**WORK REQUEST**
Taking the data below line by line, count those that include the word "teddy" and report the number alone.

SUPPLIED RECORDS START

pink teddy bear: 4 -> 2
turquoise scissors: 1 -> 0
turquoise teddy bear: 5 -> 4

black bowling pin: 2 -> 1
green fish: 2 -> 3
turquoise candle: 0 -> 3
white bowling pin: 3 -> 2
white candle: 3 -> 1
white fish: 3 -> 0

SUPPLIED RECORDS END
SUPPLIED RECORDS START

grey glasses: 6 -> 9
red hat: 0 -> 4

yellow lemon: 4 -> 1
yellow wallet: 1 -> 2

SUPPLIED RECORDS END

**THE ANSWER**
2